Exercise: All lines from the one with "Give the pixel-coordinate" through the close of the records below are to be set down exactly, and no others.

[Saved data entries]
************

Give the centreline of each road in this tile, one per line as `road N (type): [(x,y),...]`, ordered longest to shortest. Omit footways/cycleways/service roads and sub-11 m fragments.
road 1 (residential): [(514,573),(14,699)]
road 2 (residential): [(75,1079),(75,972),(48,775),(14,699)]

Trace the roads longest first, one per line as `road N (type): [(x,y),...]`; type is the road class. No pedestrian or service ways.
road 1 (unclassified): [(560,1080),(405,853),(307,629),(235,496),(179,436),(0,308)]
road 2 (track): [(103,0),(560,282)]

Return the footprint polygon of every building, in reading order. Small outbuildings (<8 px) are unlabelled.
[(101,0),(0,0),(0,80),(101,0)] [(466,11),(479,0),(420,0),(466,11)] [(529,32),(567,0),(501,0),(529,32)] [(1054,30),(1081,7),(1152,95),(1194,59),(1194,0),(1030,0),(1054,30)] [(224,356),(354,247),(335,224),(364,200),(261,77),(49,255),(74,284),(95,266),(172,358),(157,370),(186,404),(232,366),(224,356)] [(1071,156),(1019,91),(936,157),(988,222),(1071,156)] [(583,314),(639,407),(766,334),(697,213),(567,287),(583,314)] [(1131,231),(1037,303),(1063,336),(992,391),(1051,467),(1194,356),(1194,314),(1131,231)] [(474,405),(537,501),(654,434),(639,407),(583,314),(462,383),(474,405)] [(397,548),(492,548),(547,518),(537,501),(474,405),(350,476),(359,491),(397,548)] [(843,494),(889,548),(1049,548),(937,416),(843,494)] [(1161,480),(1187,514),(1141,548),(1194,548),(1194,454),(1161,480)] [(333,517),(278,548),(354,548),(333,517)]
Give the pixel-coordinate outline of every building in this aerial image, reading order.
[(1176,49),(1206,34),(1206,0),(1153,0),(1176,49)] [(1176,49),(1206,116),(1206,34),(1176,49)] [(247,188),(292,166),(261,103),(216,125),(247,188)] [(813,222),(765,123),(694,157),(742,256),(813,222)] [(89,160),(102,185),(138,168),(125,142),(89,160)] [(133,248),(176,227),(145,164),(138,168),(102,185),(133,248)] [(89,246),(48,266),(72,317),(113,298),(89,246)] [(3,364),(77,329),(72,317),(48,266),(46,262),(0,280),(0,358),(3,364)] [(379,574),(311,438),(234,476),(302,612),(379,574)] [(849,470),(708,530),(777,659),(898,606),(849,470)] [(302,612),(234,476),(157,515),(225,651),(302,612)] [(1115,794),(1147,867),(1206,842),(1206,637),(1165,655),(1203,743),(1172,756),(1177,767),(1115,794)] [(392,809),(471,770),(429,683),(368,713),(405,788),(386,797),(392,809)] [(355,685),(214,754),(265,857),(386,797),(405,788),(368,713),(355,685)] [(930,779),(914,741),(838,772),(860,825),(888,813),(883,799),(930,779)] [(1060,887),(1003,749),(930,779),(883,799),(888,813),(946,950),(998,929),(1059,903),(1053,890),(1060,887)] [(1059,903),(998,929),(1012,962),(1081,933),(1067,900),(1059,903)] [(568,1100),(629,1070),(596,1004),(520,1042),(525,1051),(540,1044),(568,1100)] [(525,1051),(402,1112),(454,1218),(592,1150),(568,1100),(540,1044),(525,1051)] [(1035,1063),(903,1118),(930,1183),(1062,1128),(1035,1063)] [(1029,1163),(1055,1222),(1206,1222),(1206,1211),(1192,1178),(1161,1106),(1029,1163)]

************

Solution for this exercise:
Give the pixel-coordinate outline of every building in this aerial image, reading order.
[(1176,49),(1206,34),(1206,0),(1153,0),(1176,49)] [(1176,49),(1206,116),(1206,34),(1176,49)] [(247,188),(292,166),(261,103),(216,125),(247,188)] [(813,222),(765,123),(694,157),(742,256),(813,222)] [(89,160),(102,185),(138,168),(125,142),(89,160)] [(133,248),(176,227),(145,164),(138,168),(102,185),(133,248)] [(89,246),(48,266),(72,317),(113,298),(89,246)] [(3,364),(77,329),(72,317),(48,266),(46,262),(0,280),(0,358),(3,364)] [(379,574),(311,438),(234,476),(302,612),(379,574)] [(849,470),(708,530),(777,659),(898,606),(849,470)] [(302,612),(234,476),(157,515),(225,651),(302,612)] [(1115,794),(1147,867),(1206,842),(1206,637),(1165,655),(1203,743),(1172,756),(1177,767),(1115,794)] [(392,809),(471,770),(429,683),(368,713),(405,788),(386,797),(392,809)] [(355,685),(214,754),(265,857),(386,797),(405,788),(368,713),(355,685)] [(930,779),(914,741),(838,772),(860,825),(888,813),(883,799),(930,779)] [(1060,887),(1003,749),(930,779),(883,799),(888,813),(946,950),(998,929),(1059,903),(1053,890),(1060,887)] [(1059,903),(998,929),(1012,962),(1081,933),(1067,900),(1059,903)] [(568,1100),(629,1070),(596,1004),(520,1042),(525,1051),(540,1044),(568,1100)] [(525,1051),(402,1112),(454,1218),(592,1150),(568,1100),(540,1044),(525,1051)] [(1035,1063),(903,1118),(930,1183),(1062,1128),(1035,1063)] [(1029,1163),(1055,1222),(1206,1222),(1206,1211),(1192,1178),(1161,1106),(1029,1163)]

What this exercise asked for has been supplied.